== Materials provided ==

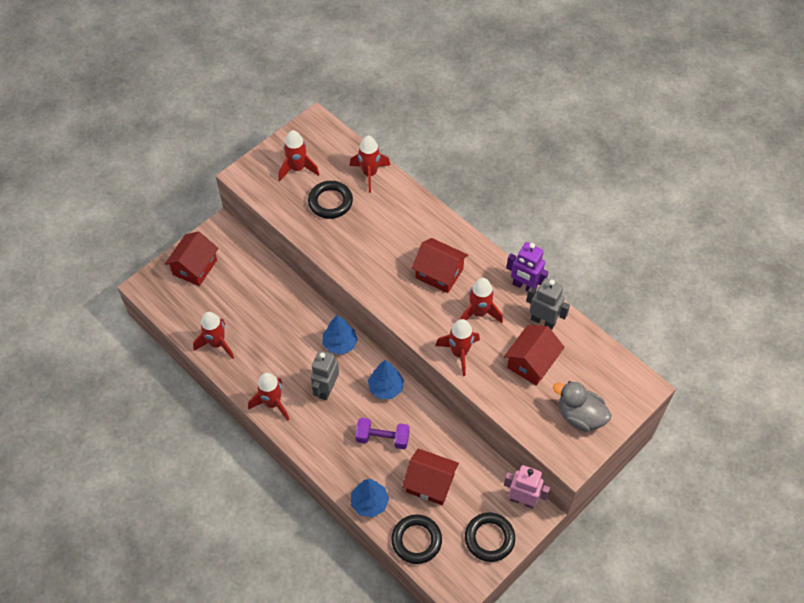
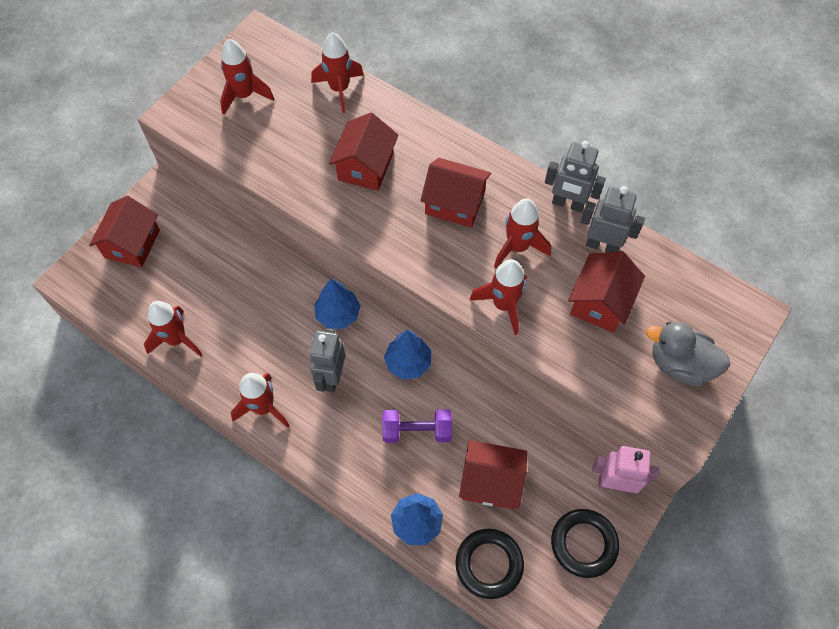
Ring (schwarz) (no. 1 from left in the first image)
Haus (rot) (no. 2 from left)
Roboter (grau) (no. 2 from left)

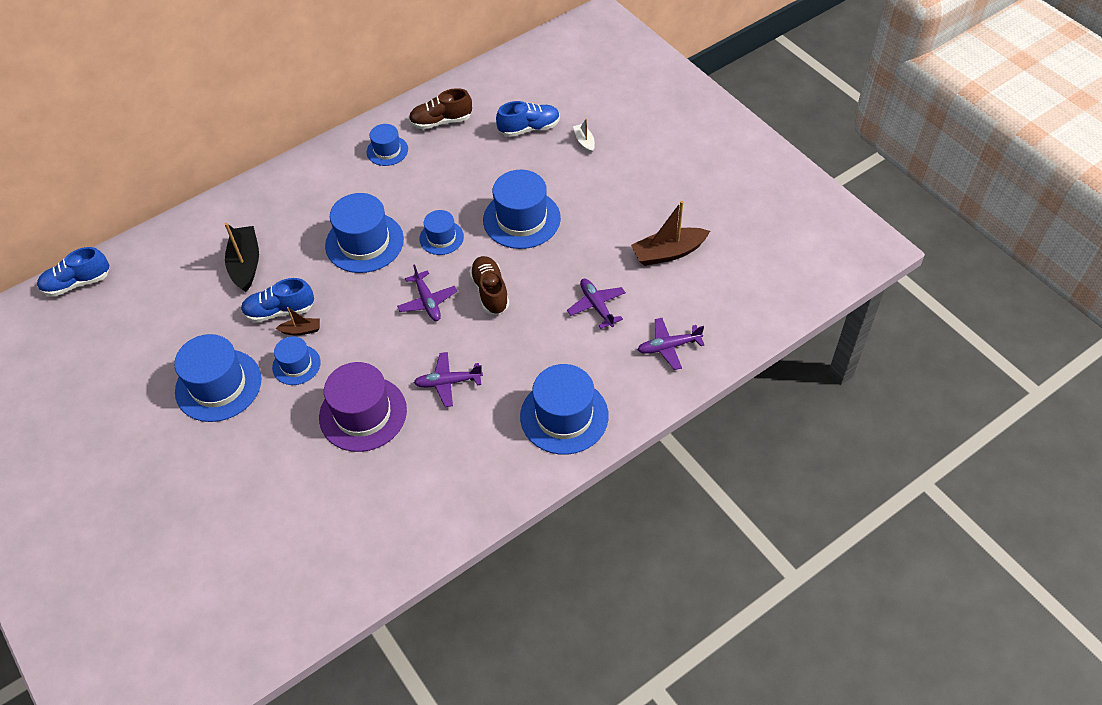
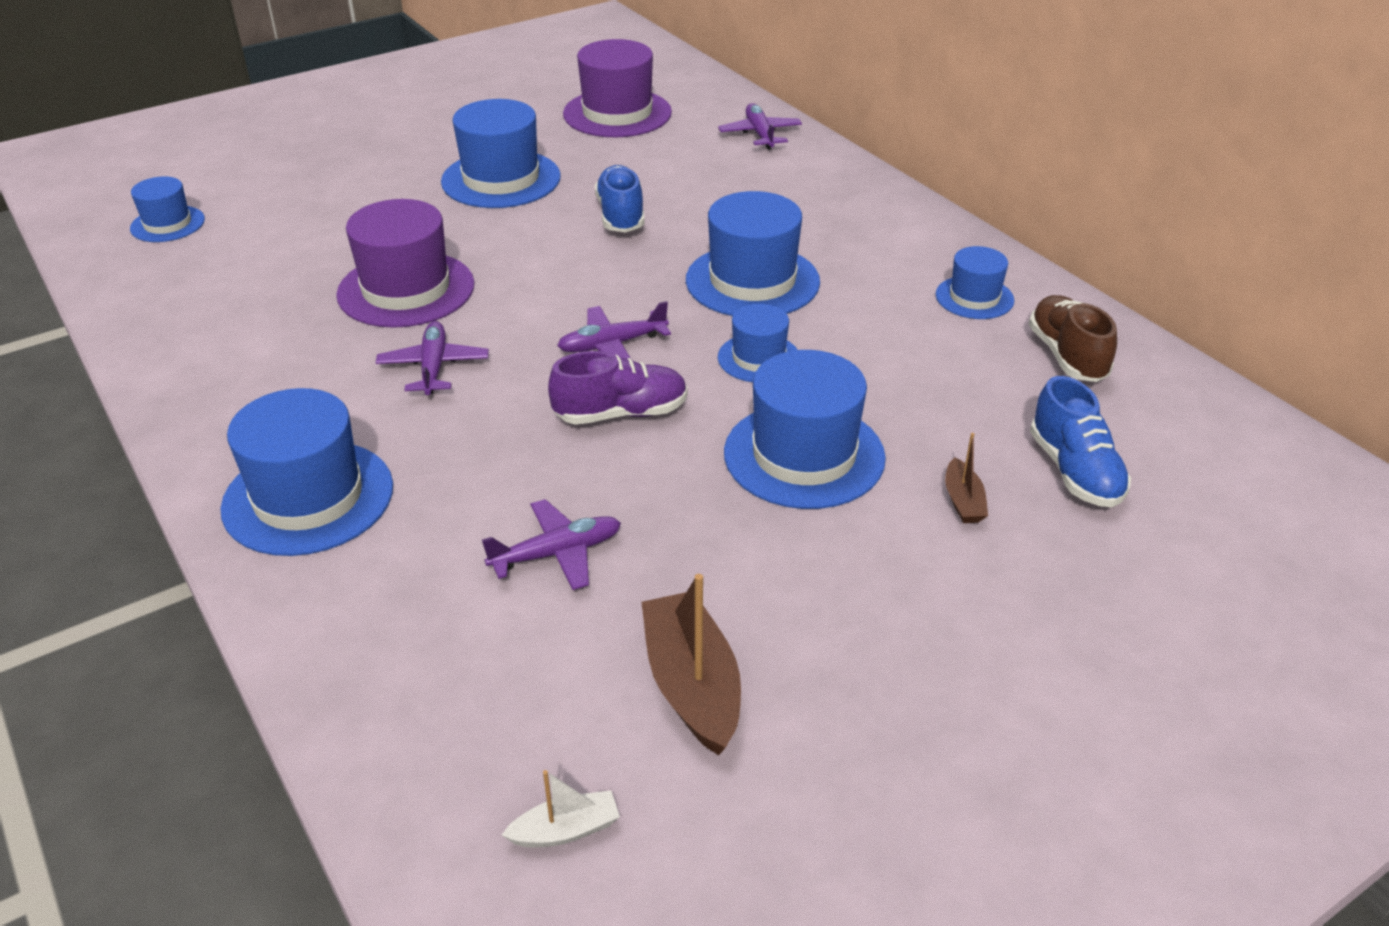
Schuh (blau) (no. 1 from left in the first image)
Boot (schwarz)
Hut (lila) (no. 2 from left)
Hut (blau) (no. 1 from left)
Boot (braun) (no. 2 from left)
Boot (weiß)
Flugzeug (lila) (no. 4 from left)
Schuh (lila)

===

• [Activity] Each line of the data is to be duplicated exactly; pictures stay out of the copy.

• [Solved problem]
Ring (schwarz) (no. 1 from left in the first image)
Haus (rot) (no. 2 from left)
Roboter (grau) (no. 2 from left)

Schuh (blau) (no. 1 from left in the first image)
Boot (schwarz)
Hut (lila) (no. 2 from left)
Hut (blau) (no. 1 from left)
Boot (braun) (no. 2 from left)
Boot (weiß)
Flugzeug (lila) (no. 4 from left)
Schuh (lila)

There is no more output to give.